▶ _WORK ITEM_
Without including any images, please transcribe all the lines below exactly.

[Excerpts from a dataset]
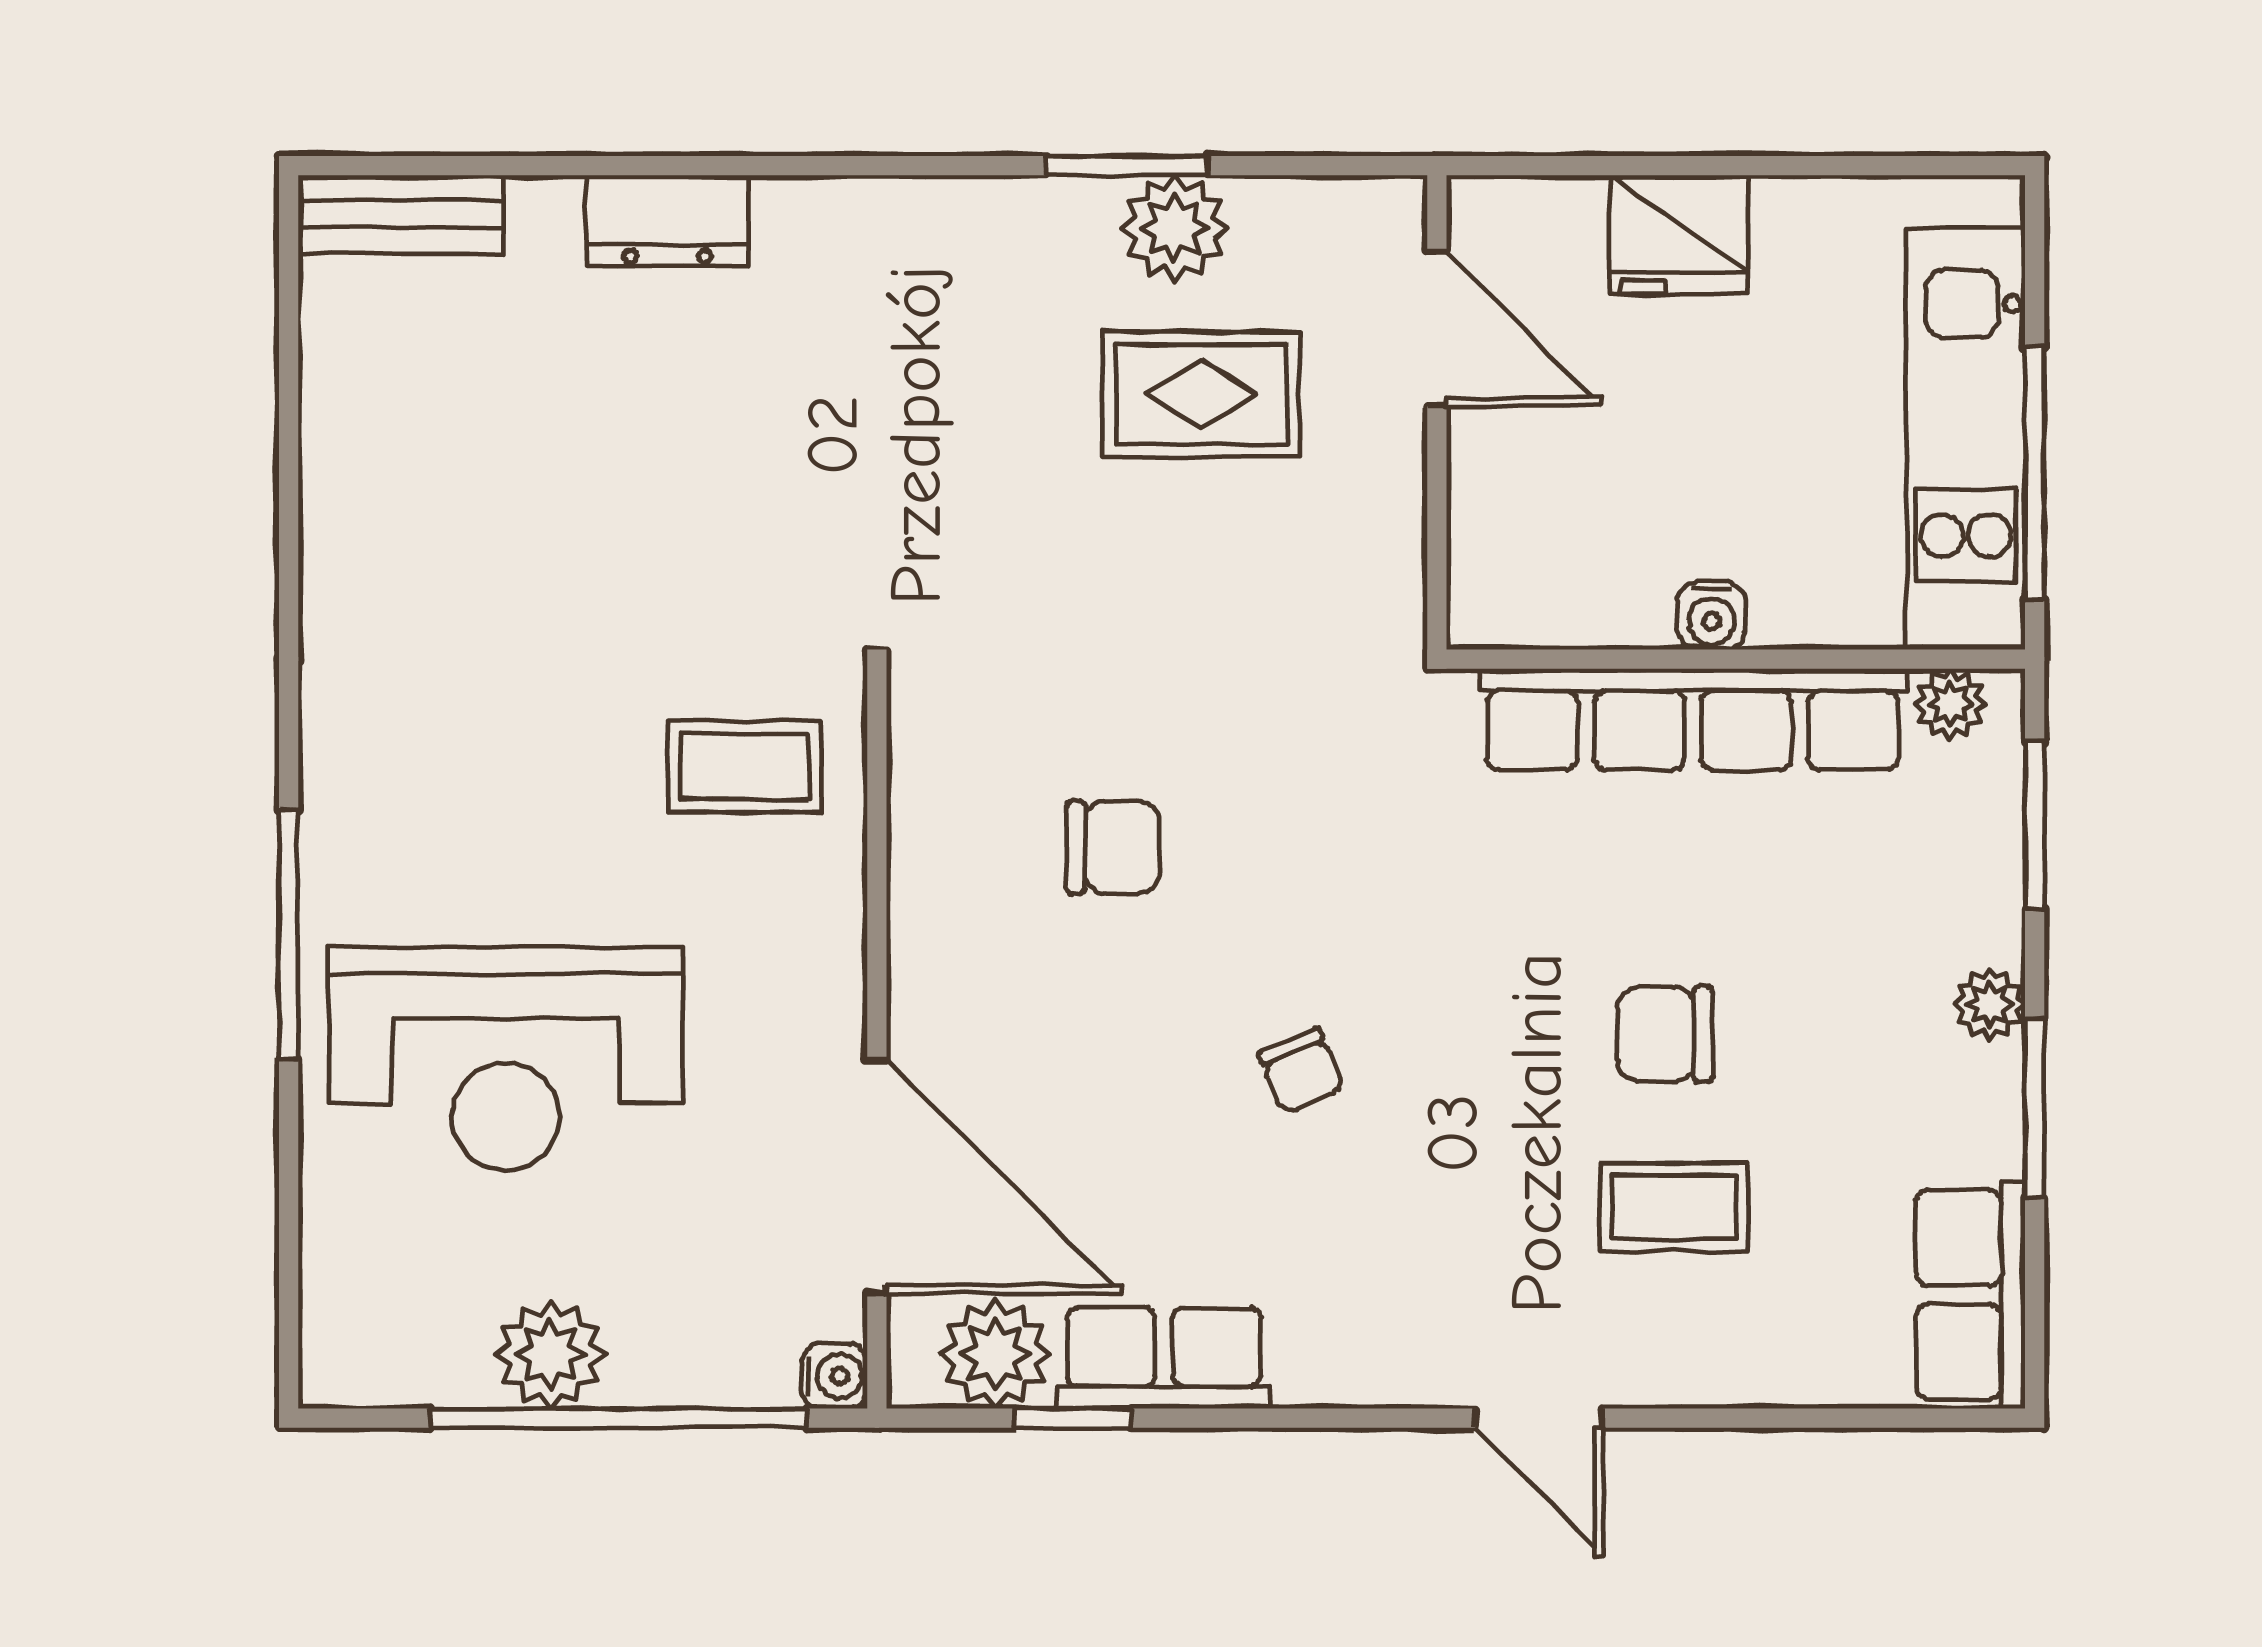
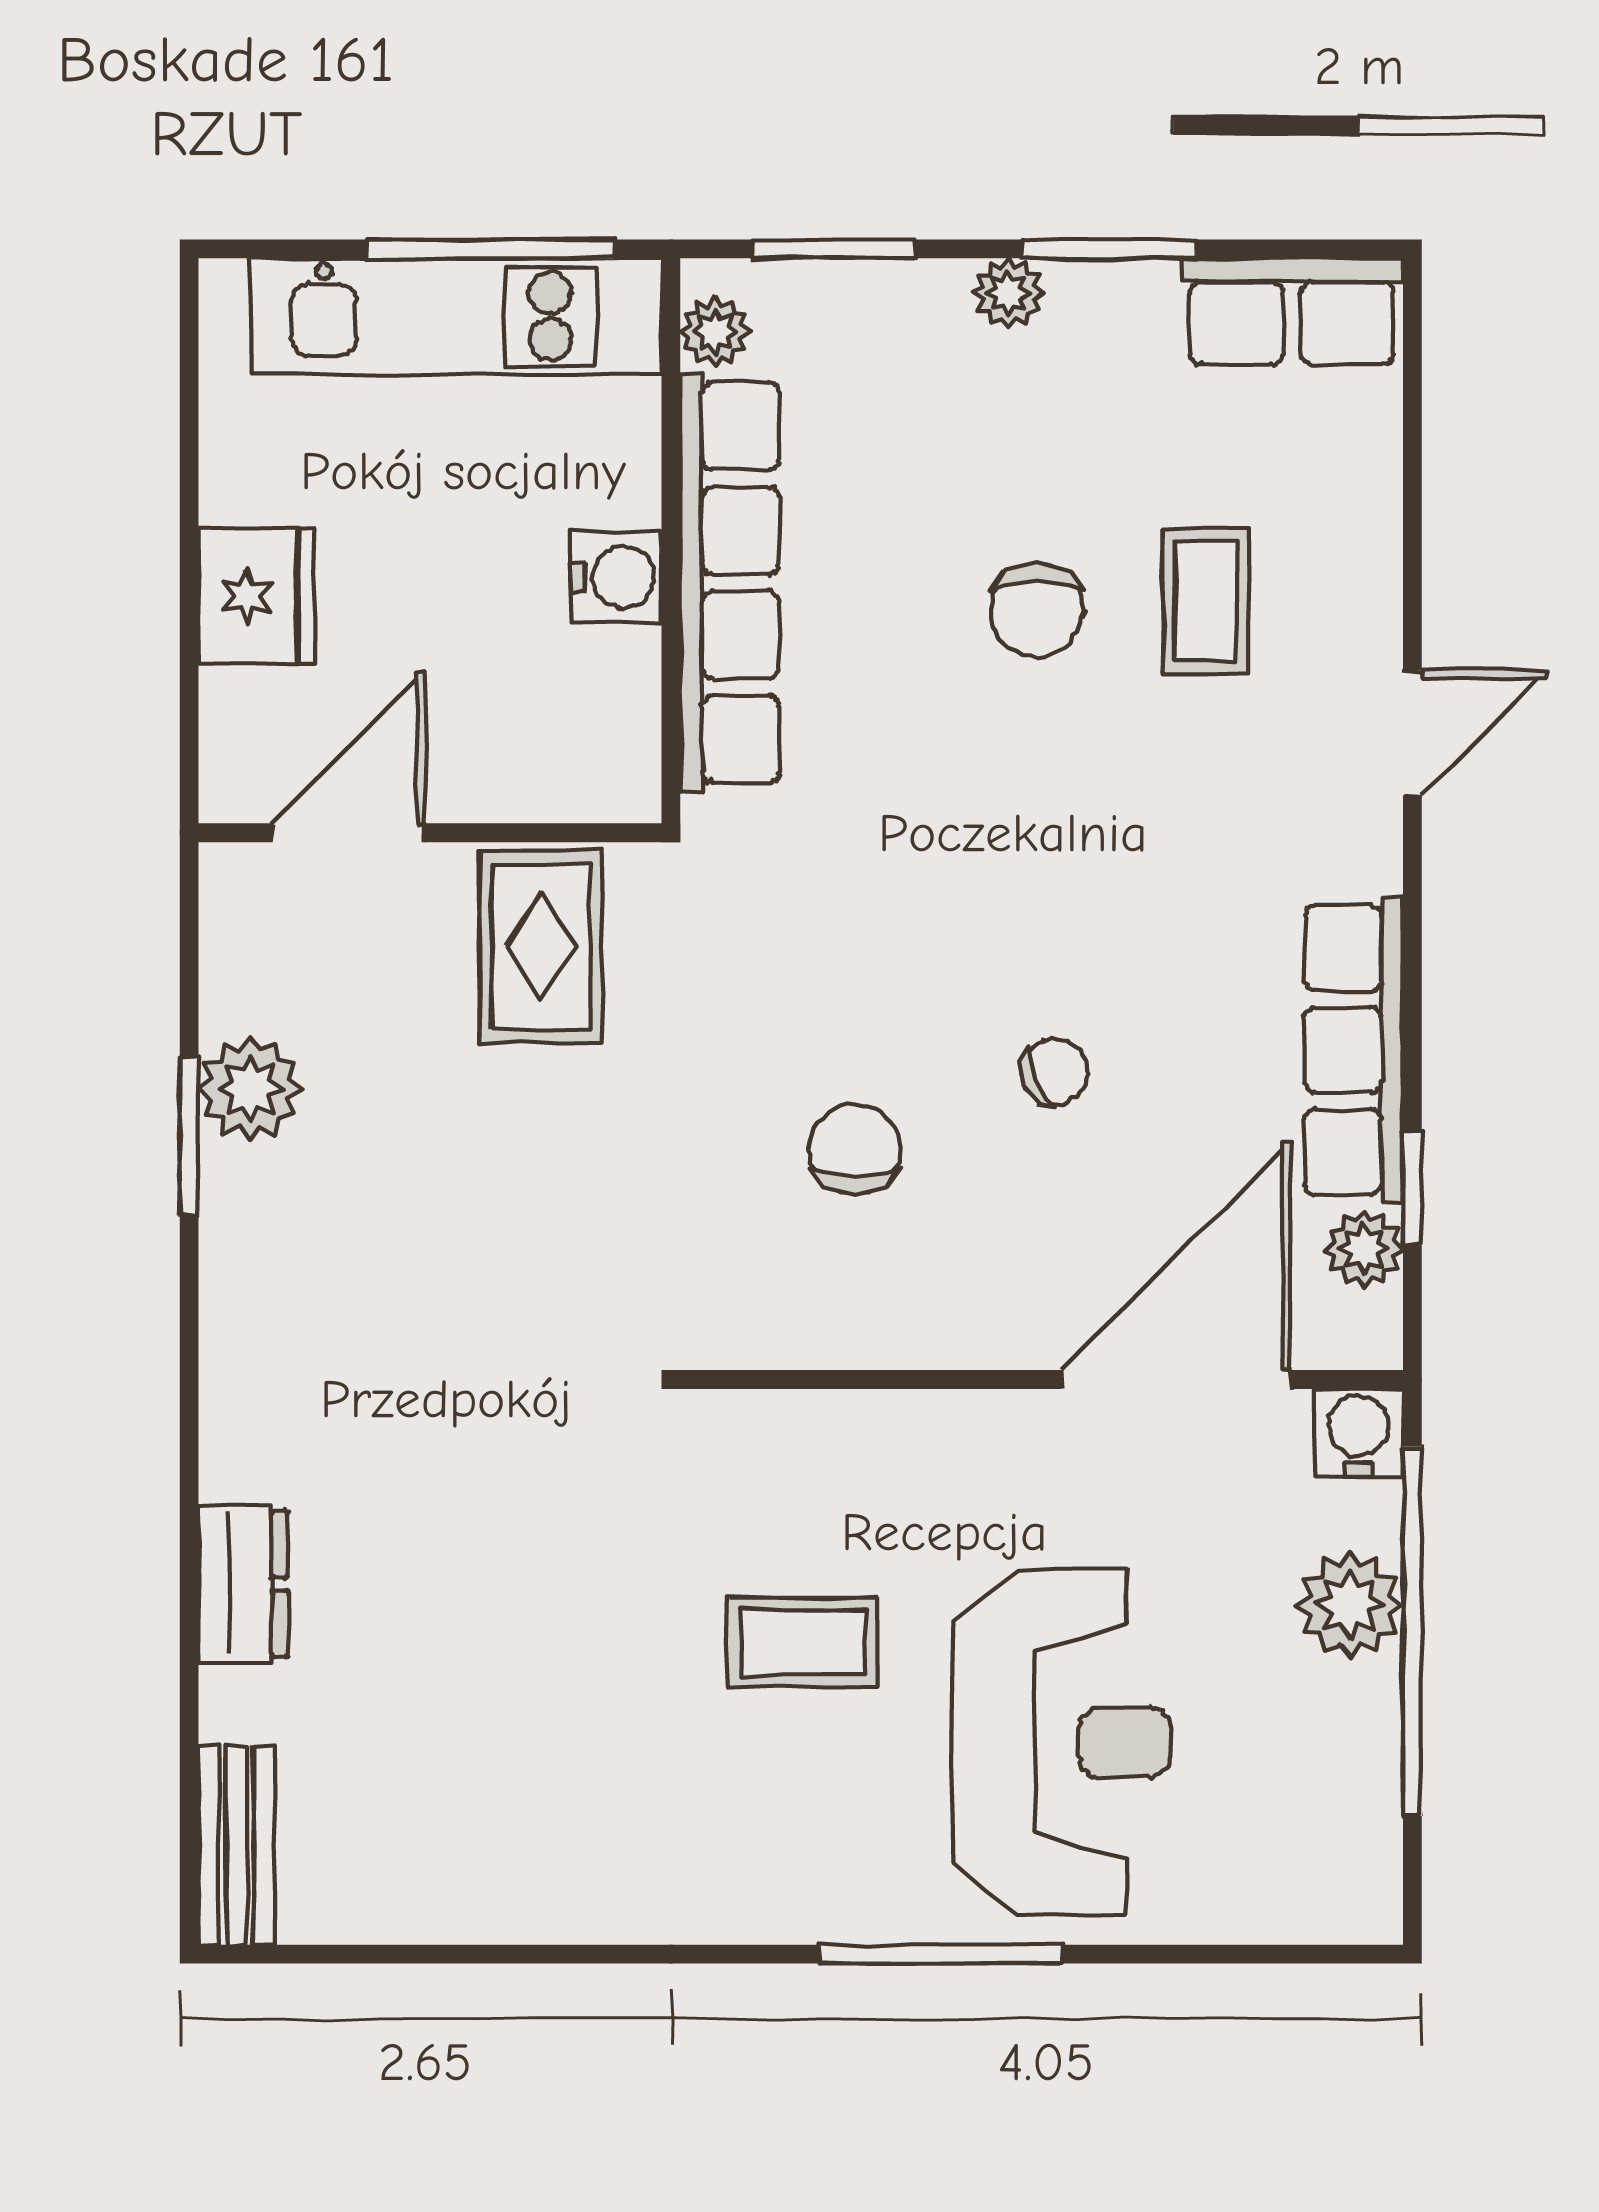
rug: (1201, 394) -> (541, 947), moved
water cooler: (1711, 616) -> (616, 577), width x1.38, depth x1.38
coffee table: (745, 766) -> (803, 1642), moved, turned 90
chair: (1301, 1071) -> (1054, 1072), moved
plant: (550, 1354) -> (1350, 1605), moved
plant: (996, 1354) -> (1364, 1249), width x0.73, depth x0.73
row of seats: (1164, 1358) -> (1354, 1050), width x1.48
water cooler: (835, 1376) -> (1359, 1433), width x1.38, depth x1.38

▶ _COMPLETED EXERCISE_
rug: (1201, 394) -> (541, 947), moved
water cooler: (1711, 616) -> (616, 577), width x1.38, depth x1.38
coffee table: (745, 766) -> (803, 1642), moved, turned 90
chair: (1301, 1071) -> (1054, 1072), moved
plant: (550, 1354) -> (1350, 1605), moved
plant: (996, 1354) -> (1364, 1249), width x0.73, depth x0.73
row of seats: (1164, 1358) -> (1354, 1050), width x1.48
water cooler: (835, 1376) -> (1359, 1433), width x1.38, depth x1.38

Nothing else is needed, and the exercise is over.